* Source material:
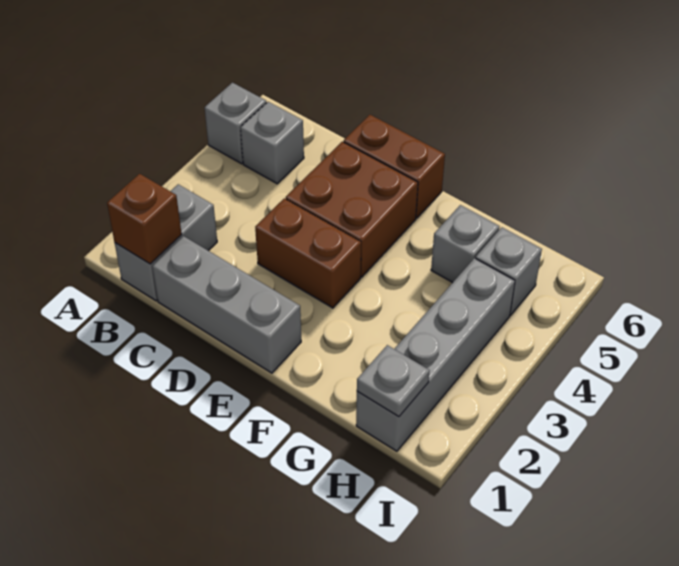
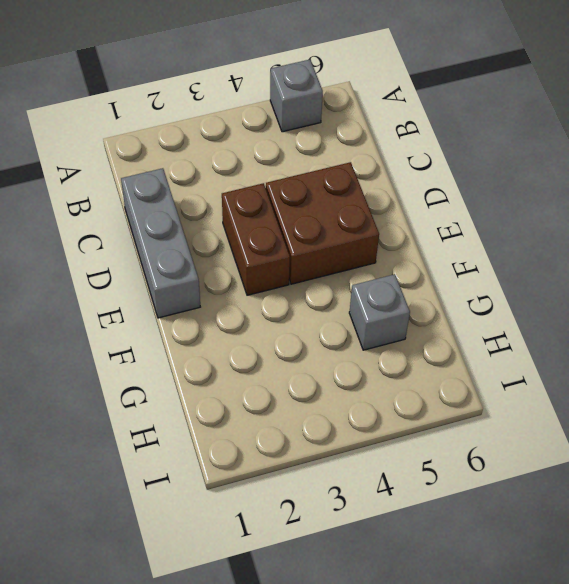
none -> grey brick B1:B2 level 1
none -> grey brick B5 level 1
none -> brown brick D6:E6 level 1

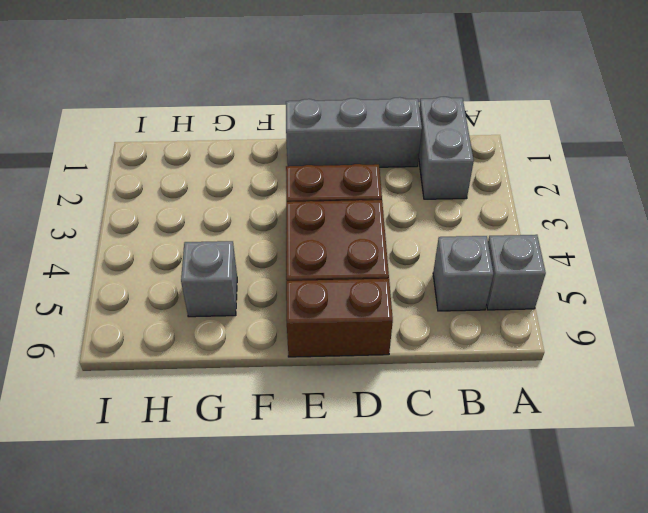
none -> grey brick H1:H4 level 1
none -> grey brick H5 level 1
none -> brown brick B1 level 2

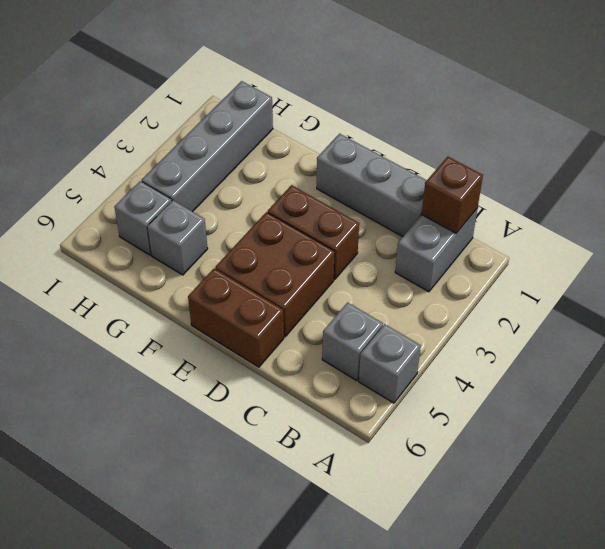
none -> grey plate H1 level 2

* Exercise:
Starting at the line that holds "none -> grey brick B5 level 1", copy each line exactly through the end of the listing, both ends included. Leave the pictures out.

* Solution:
none -> grey brick B5 level 1
none -> brown brick D6:E6 level 1

none -> grey brick H1:H4 level 1
none -> grey brick H5 level 1
none -> brown brick B1 level 2

none -> grey plate H1 level 2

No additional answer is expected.